> [DATA SUPPLIED]:
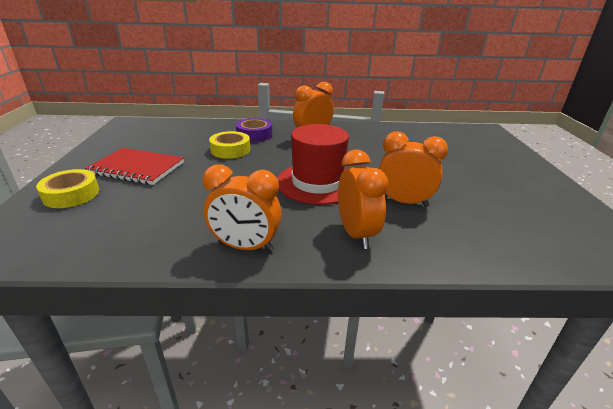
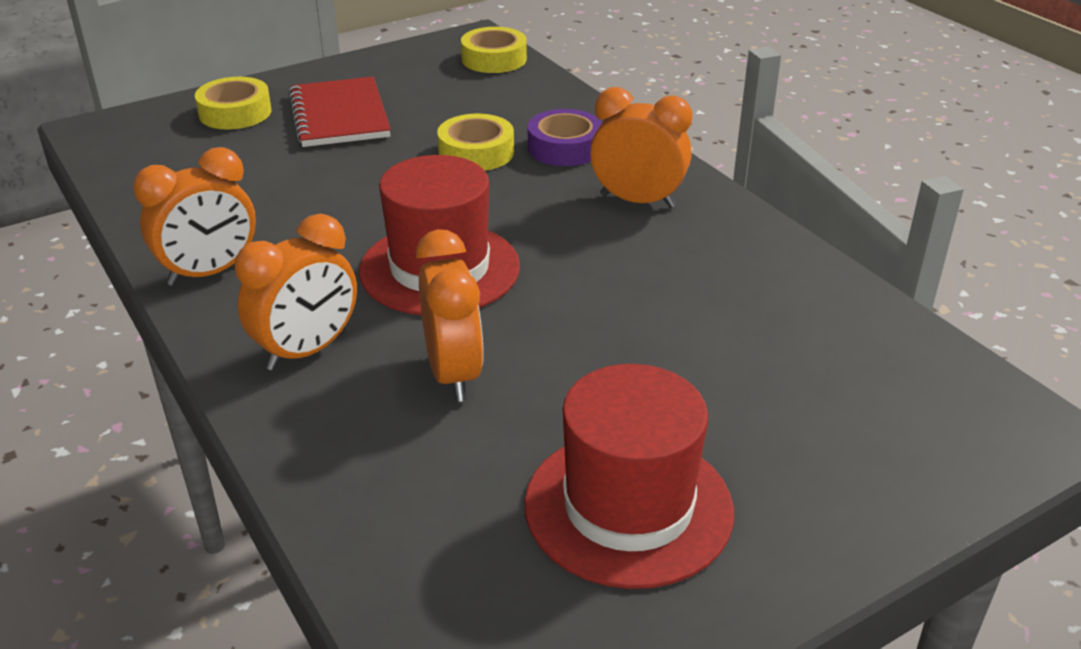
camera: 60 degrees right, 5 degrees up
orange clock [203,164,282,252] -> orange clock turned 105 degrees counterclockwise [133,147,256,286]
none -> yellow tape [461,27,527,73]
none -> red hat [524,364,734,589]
==
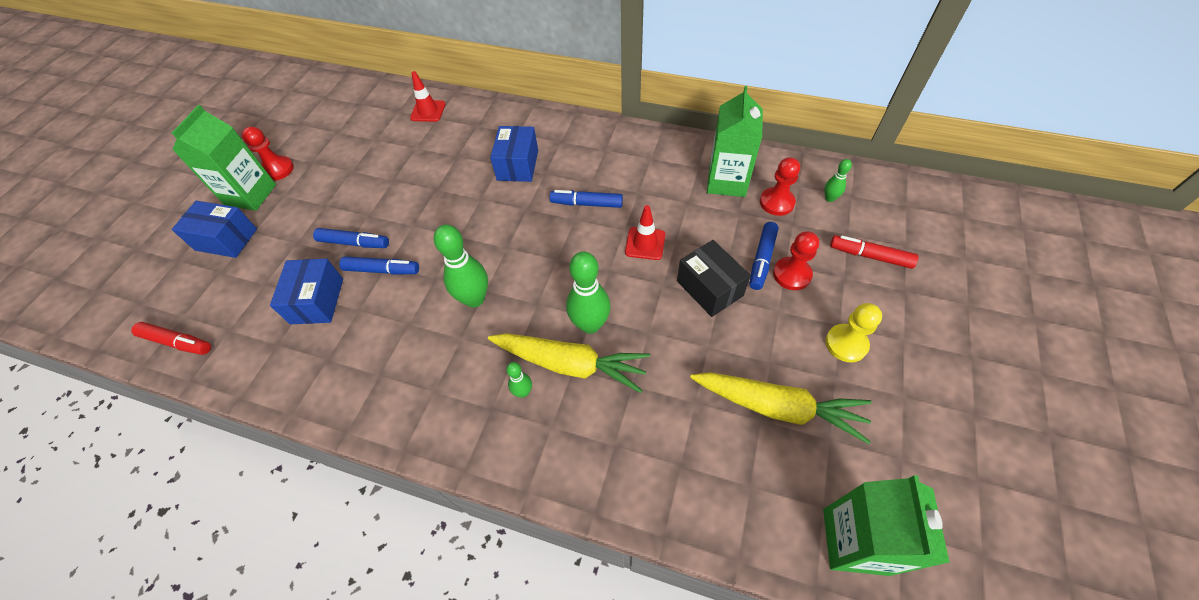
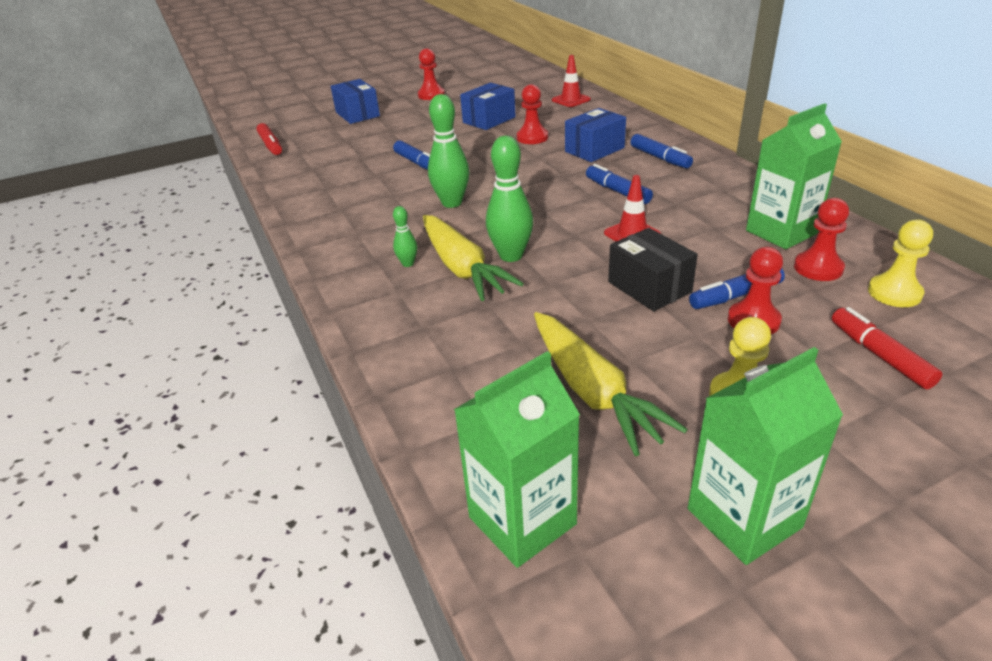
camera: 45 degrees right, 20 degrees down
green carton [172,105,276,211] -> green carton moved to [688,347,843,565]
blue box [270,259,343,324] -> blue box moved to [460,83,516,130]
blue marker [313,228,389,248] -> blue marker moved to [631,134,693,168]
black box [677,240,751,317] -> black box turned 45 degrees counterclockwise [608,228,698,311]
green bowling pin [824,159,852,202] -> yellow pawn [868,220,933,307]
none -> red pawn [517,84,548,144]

> [TASK DIRECTIONS]:
Take the lines above from the one containing "orange clock [203,164,282,252]" down to the one containing "none -> red hat [524,364,734,589]", and transcribe them exactly, both ends included.

> [WRITTEN ANSWER]:
orange clock [203,164,282,252] -> orange clock turned 105 degrees counterclockwise [133,147,256,286]
none -> yellow tape [461,27,527,73]
none -> red hat [524,364,734,589]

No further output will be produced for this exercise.